Coordinate-based object records

┌──

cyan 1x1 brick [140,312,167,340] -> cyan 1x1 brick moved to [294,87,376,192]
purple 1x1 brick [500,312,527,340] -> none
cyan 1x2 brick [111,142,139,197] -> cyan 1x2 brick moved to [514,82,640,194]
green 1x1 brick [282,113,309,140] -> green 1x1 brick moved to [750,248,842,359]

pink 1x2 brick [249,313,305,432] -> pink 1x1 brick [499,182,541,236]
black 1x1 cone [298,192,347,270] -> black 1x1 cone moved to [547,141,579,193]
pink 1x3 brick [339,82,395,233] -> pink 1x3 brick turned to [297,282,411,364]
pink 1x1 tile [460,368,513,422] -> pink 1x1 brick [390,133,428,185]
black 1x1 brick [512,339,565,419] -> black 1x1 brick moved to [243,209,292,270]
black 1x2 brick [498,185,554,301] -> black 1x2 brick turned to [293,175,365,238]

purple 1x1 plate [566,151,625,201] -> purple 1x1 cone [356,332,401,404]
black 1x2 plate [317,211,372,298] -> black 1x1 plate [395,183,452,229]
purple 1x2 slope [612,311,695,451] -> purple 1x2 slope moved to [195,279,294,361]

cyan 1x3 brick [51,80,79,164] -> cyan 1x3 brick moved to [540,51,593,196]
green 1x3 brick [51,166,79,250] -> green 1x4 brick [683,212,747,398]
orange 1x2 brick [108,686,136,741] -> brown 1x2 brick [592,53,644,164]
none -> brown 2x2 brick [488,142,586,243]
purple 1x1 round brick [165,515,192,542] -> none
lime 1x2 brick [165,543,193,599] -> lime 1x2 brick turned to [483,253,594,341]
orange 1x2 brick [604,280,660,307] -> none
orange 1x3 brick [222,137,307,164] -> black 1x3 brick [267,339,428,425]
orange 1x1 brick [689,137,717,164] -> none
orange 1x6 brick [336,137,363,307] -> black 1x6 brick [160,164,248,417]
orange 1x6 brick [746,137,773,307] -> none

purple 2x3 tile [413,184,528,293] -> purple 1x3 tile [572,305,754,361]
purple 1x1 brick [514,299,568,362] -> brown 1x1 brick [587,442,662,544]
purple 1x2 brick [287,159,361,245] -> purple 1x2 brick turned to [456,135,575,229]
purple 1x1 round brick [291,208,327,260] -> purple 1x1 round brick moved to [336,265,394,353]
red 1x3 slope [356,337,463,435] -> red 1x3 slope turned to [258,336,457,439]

└──

Copy each entry exactly.

cyan 1x1 brick [140,312,167,340] -> cyan 1x1 brick moved to [294,87,376,192]
purple 1x1 brick [500,312,527,340] -> none
cyan 1x2 brick [111,142,139,197] -> cyan 1x2 brick moved to [514,82,640,194]
green 1x1 brick [282,113,309,140] -> green 1x1 brick moved to [750,248,842,359]

pink 1x2 brick [249,313,305,432] -> pink 1x1 brick [499,182,541,236]
black 1x1 cone [298,192,347,270] -> black 1x1 cone moved to [547,141,579,193]
pink 1x3 brick [339,82,395,233] -> pink 1x3 brick turned to [297,282,411,364]
pink 1x1 tile [460,368,513,422] -> pink 1x1 brick [390,133,428,185]
black 1x1 brick [512,339,565,419] -> black 1x1 brick moved to [243,209,292,270]
black 1x2 brick [498,185,554,301] -> black 1x2 brick turned to [293,175,365,238]

purple 1x1 plate [566,151,625,201] -> purple 1x1 cone [356,332,401,404]
black 1x2 plate [317,211,372,298] -> black 1x1 plate [395,183,452,229]
purple 1x2 slope [612,311,695,451] -> purple 1x2 slope moved to [195,279,294,361]

cyan 1x3 brick [51,80,79,164] -> cyan 1x3 brick moved to [540,51,593,196]
green 1x3 brick [51,166,79,250] -> green 1x4 brick [683,212,747,398]
orange 1x2 brick [108,686,136,741] -> brown 1x2 brick [592,53,644,164]
none -> brown 2x2 brick [488,142,586,243]
purple 1x1 round brick [165,515,192,542] -> none
lime 1x2 brick [165,543,193,599] -> lime 1x2 brick turned to [483,253,594,341]
orange 1x2 brick [604,280,660,307] -> none
orange 1x3 brick [222,137,307,164] -> black 1x3 brick [267,339,428,425]
orange 1x1 brick [689,137,717,164] -> none
orange 1x6 brick [336,137,363,307] -> black 1x6 brick [160,164,248,417]
orange 1x6 brick [746,137,773,307] -> none

purple 2x3 tile [413,184,528,293] -> purple 1x3 tile [572,305,754,361]
purple 1x1 brick [514,299,568,362] -> brown 1x1 brick [587,442,662,544]
purple 1x2 brick [287,159,361,245] -> purple 1x2 brick turned to [456,135,575,229]
purple 1x1 round brick [291,208,327,260] -> purple 1x1 round brick moved to [336,265,394,353]
red 1x3 slope [356,337,463,435] -> red 1x3 slope turned to [258,336,457,439]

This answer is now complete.